ACTIVITY
Whenever a line carries the word "grey", pull it out of the entries.

(Scene image comparisons)
BEGIN
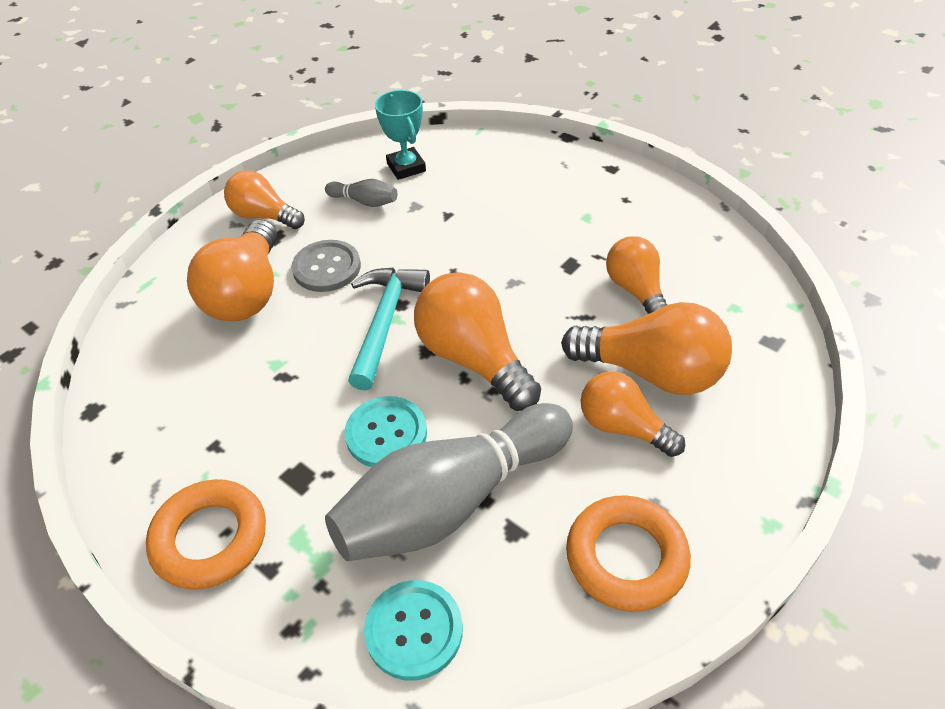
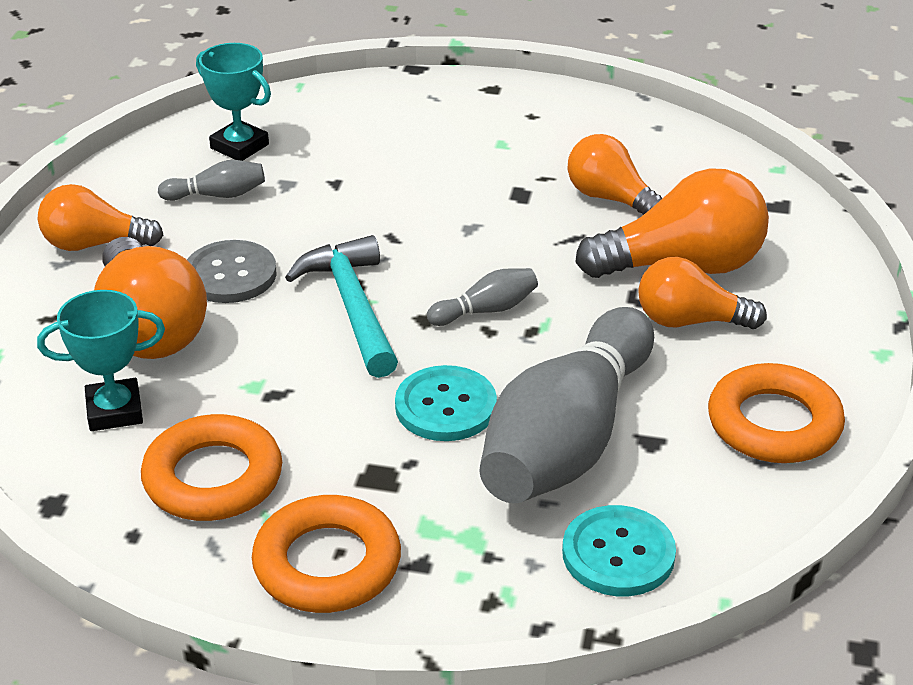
camera: 30 degrees left, 10 degrees down
(179, 351) = (114, 411): none -> turquoise trophy
(195, 431) = (213, 478): none -> orange ring
(474, 359) = (486, 310): orange light bulb -> grey bowling pin

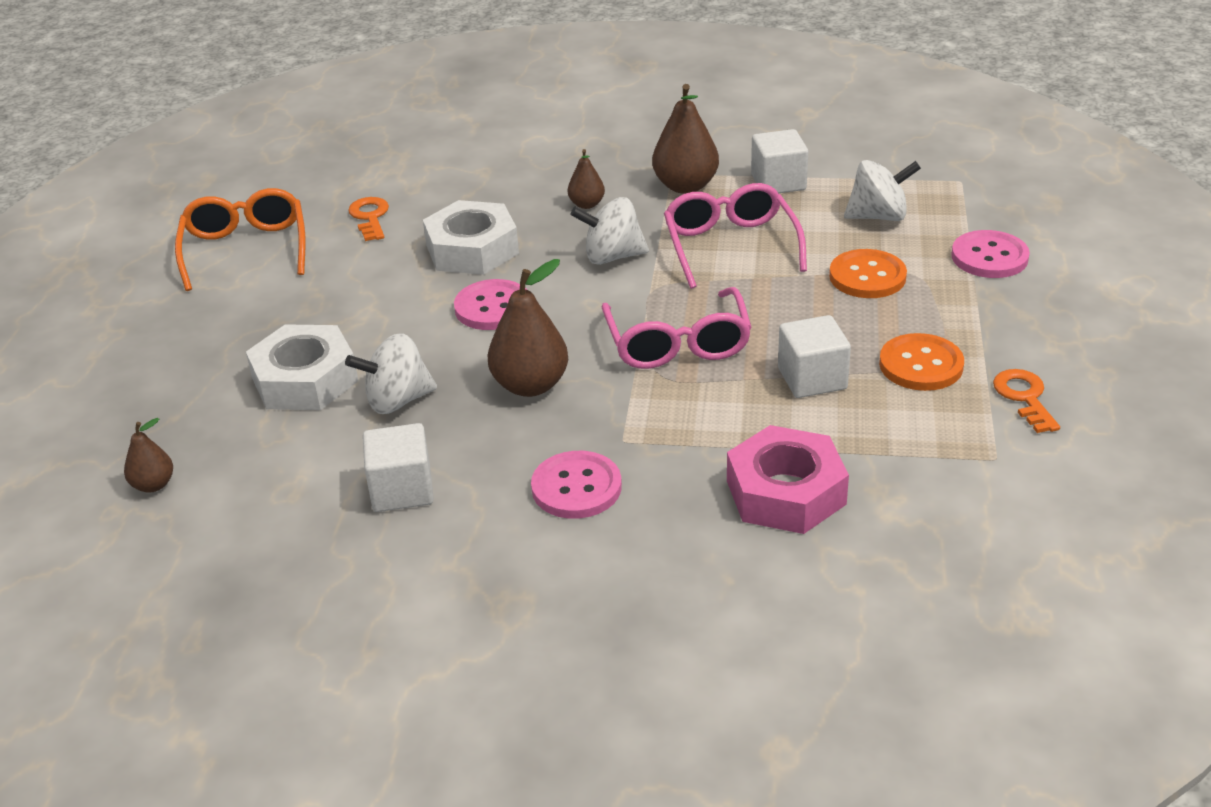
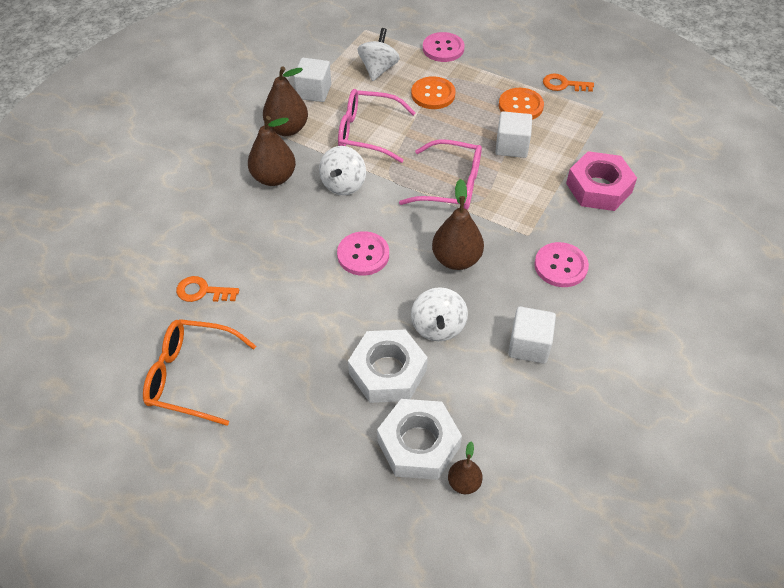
camera: 70 degrees left, 15 degrees up
(472, 249) = (287, 247): white nut -> white nut (418, 444)
(587, 204) = (274, 178): brown pear -> brown pear, size x1.81

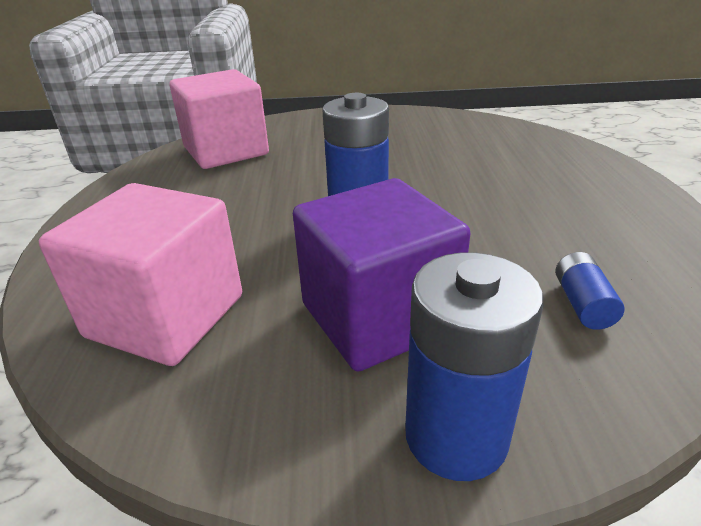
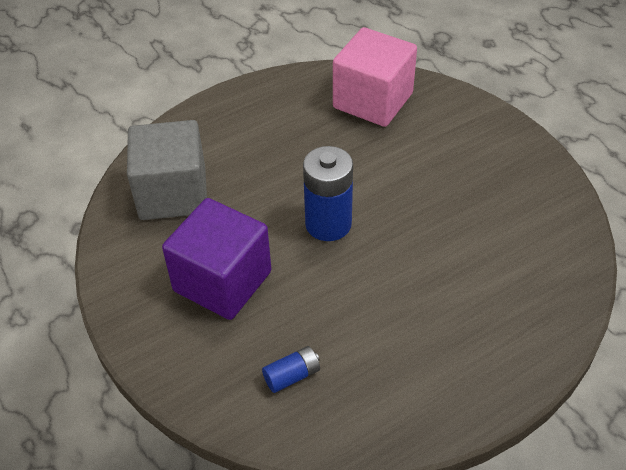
camera: 60 degrees right, 15 degrees up
(166, 316) = (173, 193): pink cube -> grey cube
(456, 436) = (154, 344): blue battery -> none

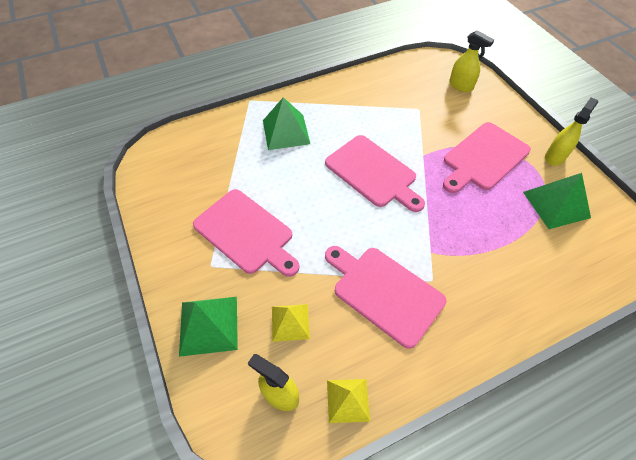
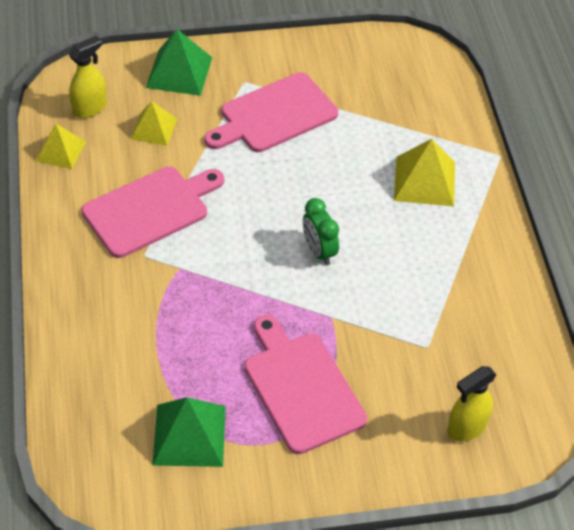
camera: 105 degrees right, 5 degrees down
(286, 132) = (424, 181): green pyramid -> yellow pyramid
(373, 173) = (319, 251): pink cutting board -> green clock
(555, 157) = (271, 483): yellow spray bottle -> none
END
ANSWER
(474, 359) = (486, 310): orange light bulb -> grey bowling pin
(166, 316) = (173, 193): pink cube -> grey cube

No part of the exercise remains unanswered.